--- WORK ORDER ---
Read through the listing, and wherever a line holds the word "none", return it.

════════════════

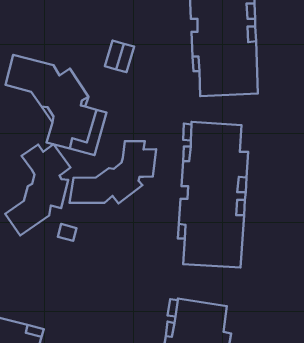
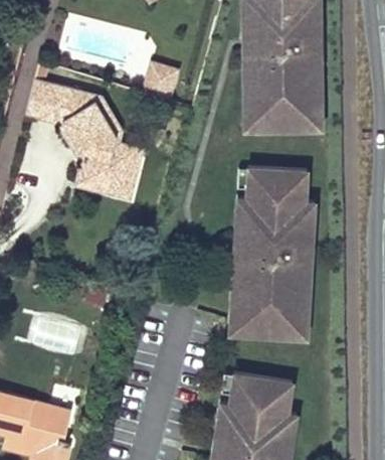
building: [70,141,156,203] -> none
building: [5,144,70,235] -> none

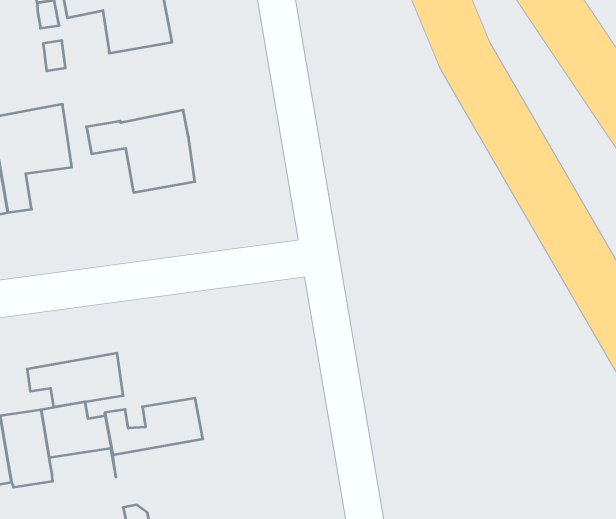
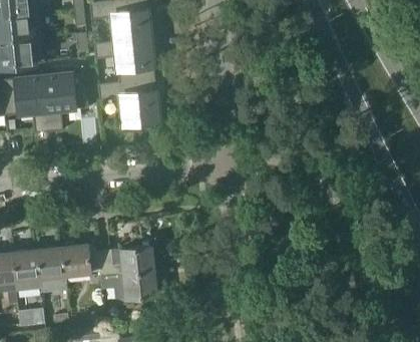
building: none -> [93,37,154,82]
building: [27,353,123,407] -> [100,270,155,299]

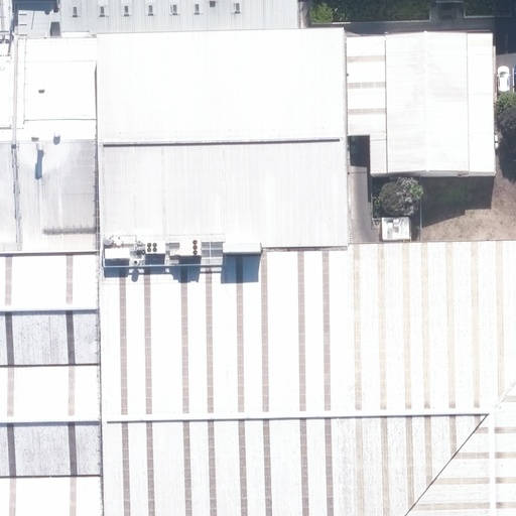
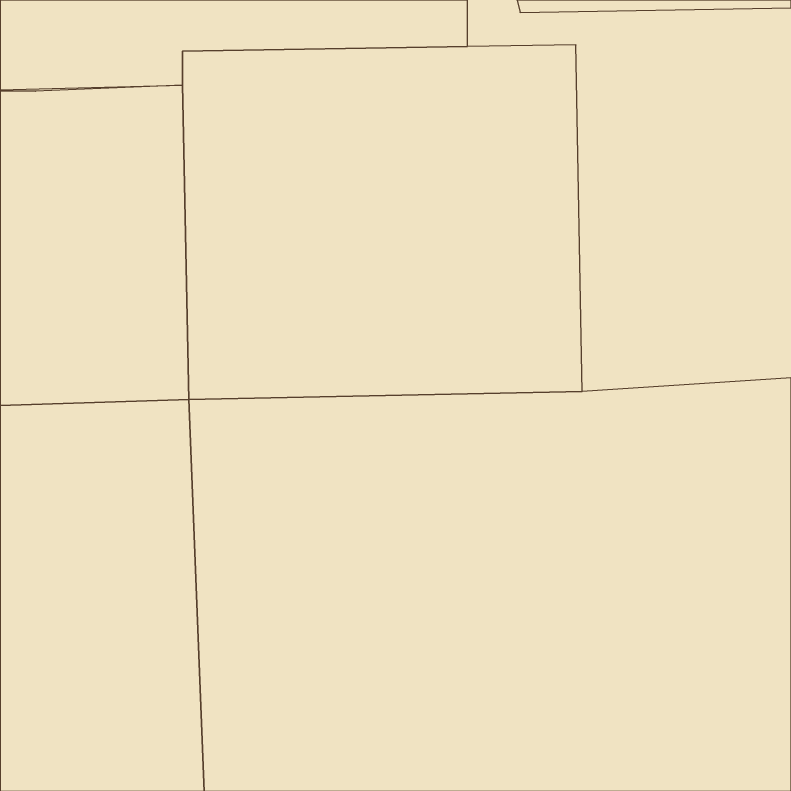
building: [389,23,484,179] -> none

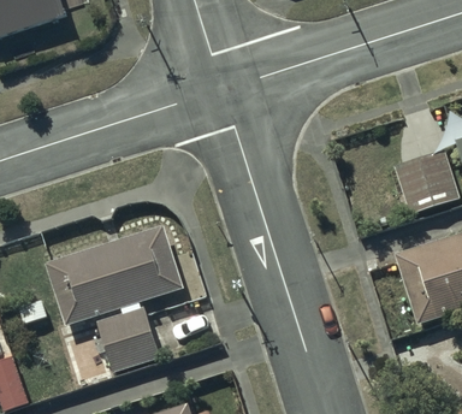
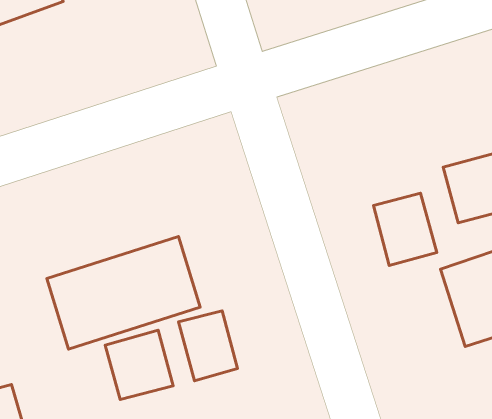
building: none -> [374,193,437,265]
building: none -> [179,311,237,381]

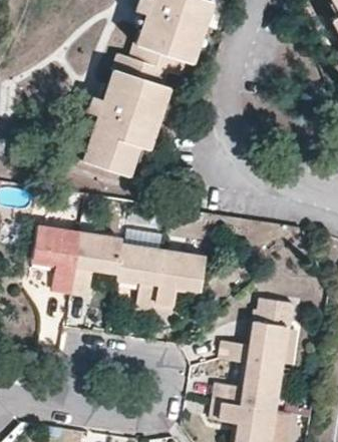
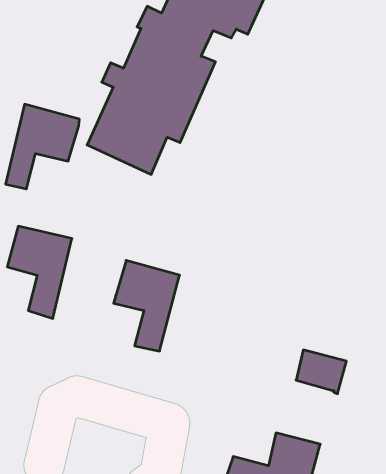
building: [71,233,121,296] -> [6,104,79,189]
building: [153,252,204,314] -> none
building: [219,320,287,367] -> none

════════════════

--- OUTPUT ---
building: [70,141,156,203] -> none
building: [5,144,70,235] -> none
building: none -> [93,37,154,82]
building: [389,23,484,179] -> none
building: none -> [374,193,437,265]
building: none -> [179,311,237,381]
building: [153,252,204,314] -> none
building: [219,320,287,367] -> none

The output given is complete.